__Task description__
Copy out the records below without any changes, from the line containing "section [798, 660]" through the line containing "Babatunde [1180, 781]", including both of those lines.

__Provided entries__
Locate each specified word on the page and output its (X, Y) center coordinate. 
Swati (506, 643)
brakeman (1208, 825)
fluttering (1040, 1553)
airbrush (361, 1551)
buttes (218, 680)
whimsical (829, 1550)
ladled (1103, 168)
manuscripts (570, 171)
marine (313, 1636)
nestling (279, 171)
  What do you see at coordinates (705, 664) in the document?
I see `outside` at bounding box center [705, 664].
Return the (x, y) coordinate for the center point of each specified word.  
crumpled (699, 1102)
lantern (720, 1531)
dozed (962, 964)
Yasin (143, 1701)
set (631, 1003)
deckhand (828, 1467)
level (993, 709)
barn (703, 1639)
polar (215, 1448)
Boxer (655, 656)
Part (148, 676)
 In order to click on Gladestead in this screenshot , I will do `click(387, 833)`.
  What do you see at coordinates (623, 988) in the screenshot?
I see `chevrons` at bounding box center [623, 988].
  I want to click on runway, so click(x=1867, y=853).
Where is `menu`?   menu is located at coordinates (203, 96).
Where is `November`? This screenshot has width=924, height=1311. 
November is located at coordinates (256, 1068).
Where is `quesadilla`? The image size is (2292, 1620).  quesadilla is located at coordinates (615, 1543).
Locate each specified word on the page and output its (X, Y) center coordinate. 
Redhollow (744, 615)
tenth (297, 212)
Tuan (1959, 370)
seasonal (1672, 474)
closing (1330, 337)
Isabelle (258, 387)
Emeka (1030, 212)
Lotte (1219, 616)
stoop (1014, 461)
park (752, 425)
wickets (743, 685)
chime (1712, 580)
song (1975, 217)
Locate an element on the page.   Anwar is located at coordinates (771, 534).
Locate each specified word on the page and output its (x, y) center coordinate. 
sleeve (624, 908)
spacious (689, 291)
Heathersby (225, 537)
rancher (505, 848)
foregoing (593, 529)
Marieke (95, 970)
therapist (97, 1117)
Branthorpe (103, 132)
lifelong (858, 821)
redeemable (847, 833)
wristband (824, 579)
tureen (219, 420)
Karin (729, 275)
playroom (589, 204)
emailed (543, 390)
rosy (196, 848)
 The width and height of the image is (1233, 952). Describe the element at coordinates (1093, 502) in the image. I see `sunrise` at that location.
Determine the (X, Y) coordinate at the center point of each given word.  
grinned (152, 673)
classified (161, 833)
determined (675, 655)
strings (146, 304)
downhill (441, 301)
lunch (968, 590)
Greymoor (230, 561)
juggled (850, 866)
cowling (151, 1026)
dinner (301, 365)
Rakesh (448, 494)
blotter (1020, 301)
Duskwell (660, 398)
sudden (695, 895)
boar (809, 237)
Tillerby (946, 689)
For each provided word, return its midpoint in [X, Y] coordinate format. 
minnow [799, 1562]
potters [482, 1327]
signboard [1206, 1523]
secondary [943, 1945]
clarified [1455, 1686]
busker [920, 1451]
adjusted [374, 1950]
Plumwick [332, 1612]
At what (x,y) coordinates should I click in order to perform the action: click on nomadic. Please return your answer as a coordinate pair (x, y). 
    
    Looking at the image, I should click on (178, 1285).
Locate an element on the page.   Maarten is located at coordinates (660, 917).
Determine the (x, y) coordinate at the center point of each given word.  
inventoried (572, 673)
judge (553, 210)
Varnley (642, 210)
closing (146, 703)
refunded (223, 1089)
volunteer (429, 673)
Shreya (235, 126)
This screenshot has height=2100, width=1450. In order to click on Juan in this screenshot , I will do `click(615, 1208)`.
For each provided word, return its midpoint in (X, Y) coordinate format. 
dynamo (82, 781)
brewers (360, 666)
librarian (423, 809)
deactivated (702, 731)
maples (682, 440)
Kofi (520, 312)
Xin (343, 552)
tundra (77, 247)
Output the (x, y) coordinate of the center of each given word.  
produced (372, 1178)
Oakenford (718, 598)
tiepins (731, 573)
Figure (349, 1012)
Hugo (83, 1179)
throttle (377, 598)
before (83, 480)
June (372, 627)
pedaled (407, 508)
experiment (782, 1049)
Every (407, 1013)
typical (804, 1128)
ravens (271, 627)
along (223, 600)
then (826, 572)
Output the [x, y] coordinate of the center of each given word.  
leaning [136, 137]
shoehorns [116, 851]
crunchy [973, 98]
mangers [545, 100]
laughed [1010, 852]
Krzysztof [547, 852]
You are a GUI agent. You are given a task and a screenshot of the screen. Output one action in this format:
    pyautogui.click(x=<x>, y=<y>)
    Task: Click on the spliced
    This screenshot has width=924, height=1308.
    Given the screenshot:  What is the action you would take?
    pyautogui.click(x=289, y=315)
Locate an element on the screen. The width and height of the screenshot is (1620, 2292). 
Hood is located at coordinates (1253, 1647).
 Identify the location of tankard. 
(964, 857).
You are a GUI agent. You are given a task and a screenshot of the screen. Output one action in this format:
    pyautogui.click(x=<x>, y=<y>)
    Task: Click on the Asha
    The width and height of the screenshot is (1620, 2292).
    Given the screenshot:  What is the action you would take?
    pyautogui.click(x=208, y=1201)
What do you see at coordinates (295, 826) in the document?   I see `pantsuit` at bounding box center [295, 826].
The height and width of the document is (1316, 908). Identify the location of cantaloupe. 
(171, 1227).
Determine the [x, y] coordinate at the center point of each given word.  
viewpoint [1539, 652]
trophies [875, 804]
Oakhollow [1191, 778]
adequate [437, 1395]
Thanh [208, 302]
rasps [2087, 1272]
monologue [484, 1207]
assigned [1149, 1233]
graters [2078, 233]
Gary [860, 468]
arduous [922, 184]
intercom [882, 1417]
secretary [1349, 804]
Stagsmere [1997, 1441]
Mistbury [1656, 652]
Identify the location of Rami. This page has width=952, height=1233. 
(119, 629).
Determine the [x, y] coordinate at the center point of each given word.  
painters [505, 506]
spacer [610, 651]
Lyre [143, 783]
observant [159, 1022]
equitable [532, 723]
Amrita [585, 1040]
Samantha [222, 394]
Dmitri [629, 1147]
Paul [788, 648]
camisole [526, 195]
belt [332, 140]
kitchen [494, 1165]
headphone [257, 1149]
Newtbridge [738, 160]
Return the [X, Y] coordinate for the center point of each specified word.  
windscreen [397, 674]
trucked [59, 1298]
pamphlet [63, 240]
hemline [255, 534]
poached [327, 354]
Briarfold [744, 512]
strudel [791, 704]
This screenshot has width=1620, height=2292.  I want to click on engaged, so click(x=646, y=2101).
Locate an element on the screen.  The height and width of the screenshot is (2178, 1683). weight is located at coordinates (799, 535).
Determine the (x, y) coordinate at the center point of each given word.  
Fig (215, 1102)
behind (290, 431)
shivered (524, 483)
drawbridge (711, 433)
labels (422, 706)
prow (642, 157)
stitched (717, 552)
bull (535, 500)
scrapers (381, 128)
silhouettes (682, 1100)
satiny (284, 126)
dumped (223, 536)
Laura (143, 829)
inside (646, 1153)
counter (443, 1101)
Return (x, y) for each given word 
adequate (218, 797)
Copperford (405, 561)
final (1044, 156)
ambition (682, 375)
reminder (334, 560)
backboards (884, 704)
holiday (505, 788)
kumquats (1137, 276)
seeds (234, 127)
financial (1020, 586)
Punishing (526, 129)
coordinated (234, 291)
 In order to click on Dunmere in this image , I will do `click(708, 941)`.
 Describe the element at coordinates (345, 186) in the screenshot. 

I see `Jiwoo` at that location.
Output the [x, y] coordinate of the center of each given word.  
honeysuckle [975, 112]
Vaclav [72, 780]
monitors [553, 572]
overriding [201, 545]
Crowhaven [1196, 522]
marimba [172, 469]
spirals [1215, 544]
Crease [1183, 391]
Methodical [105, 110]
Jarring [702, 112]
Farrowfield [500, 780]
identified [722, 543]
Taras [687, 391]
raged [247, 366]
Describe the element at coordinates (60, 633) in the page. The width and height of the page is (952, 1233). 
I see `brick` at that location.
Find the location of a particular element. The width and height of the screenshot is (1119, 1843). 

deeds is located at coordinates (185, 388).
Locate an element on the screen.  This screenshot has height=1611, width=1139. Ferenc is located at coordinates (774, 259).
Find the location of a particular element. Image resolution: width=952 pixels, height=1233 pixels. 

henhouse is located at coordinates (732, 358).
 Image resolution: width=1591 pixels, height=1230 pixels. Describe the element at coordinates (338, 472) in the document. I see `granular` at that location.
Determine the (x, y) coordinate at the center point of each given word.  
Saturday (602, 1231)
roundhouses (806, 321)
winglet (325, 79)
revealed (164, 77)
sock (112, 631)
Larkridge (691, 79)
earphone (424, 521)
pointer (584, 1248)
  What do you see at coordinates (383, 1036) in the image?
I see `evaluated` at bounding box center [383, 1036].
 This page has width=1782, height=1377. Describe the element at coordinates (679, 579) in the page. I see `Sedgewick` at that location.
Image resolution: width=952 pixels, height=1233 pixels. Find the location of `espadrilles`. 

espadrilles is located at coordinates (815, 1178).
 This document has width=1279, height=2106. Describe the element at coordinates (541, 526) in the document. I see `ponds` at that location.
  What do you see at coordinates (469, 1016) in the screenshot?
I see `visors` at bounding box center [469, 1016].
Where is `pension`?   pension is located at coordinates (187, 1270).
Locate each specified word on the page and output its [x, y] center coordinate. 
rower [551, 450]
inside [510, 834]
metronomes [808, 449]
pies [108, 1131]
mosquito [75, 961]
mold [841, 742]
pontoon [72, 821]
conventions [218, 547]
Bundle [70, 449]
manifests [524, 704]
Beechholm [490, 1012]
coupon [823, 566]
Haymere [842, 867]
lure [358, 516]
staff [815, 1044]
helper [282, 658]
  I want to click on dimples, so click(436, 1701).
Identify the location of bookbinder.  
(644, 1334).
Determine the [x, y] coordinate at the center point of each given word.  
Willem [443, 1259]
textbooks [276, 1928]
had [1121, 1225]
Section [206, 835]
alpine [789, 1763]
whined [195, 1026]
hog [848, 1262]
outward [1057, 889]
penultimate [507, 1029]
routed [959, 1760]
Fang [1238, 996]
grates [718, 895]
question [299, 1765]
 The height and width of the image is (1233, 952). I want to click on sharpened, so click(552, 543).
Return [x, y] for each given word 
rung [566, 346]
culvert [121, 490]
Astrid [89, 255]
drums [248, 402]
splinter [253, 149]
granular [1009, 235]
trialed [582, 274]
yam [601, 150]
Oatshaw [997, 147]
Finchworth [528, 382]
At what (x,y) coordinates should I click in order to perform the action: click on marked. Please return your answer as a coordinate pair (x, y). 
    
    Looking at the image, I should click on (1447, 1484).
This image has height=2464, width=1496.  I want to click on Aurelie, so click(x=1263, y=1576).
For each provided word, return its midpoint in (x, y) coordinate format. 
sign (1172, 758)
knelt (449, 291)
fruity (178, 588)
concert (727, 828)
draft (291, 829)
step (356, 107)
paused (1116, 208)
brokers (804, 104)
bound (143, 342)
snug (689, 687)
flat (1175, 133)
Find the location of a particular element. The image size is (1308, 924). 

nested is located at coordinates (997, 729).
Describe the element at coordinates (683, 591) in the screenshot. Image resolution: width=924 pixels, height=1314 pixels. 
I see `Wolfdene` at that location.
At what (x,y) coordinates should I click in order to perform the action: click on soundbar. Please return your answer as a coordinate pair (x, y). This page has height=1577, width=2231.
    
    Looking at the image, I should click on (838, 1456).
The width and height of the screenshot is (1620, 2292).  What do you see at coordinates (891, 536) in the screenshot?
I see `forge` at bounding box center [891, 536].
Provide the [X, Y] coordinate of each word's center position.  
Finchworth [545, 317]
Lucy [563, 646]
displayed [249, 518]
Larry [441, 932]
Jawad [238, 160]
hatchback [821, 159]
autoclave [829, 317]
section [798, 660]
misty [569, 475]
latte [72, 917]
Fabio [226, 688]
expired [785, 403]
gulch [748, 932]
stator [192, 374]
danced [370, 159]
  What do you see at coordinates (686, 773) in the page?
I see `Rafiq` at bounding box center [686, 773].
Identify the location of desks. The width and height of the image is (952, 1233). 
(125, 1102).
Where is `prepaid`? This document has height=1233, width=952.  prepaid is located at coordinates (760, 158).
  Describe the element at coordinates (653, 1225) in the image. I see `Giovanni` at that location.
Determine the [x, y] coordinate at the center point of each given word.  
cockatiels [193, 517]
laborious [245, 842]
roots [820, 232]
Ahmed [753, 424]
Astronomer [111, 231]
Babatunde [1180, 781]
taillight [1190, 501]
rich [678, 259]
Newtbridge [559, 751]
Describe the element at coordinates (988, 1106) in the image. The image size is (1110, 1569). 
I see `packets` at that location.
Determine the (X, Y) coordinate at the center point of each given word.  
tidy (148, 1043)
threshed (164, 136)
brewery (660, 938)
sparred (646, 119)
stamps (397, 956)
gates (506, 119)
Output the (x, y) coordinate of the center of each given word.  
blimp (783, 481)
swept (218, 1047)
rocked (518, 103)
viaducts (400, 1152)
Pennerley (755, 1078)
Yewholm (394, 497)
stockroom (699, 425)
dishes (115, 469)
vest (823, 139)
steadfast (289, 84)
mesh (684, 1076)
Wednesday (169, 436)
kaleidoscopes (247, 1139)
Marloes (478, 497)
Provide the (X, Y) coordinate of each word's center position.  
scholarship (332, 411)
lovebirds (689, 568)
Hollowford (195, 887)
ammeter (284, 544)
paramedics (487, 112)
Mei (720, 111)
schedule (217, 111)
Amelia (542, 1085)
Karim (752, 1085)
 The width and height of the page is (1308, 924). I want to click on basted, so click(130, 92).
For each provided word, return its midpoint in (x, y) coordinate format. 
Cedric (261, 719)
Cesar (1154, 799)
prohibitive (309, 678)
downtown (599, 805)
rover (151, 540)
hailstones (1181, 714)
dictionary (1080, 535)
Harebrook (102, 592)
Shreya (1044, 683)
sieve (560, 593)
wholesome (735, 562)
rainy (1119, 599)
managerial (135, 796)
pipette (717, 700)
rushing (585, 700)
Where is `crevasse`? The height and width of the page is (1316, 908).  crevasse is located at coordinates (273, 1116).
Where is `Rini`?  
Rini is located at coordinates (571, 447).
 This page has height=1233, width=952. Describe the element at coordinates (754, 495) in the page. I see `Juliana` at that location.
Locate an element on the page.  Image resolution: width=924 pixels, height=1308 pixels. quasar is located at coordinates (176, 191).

__Written response__
section [798, 660]
misty [569, 475]
latte [72, 917]
Fabio [226, 688]
expired [785, 403]
gulch [748, 932]
stator [192, 374]
danced [370, 159]
  What do you see at coordinates (686, 773) in the page?
I see `Rafiq` at bounding box center [686, 773].
Identify the location of desks. The width and height of the image is (952, 1233). 
(125, 1102).
Where is `prepaid`? This document has height=1233, width=952.  prepaid is located at coordinates (760, 158).
  Describe the element at coordinates (653, 1225) in the image. I see `Giovanni` at that location.
Determine the [x, y] coordinate at the center point of each given word.  
cockatiels [193, 517]
laborious [245, 842]
roots [820, 232]
Ahmed [753, 424]
Astronomer [111, 231]
Babatunde [1180, 781]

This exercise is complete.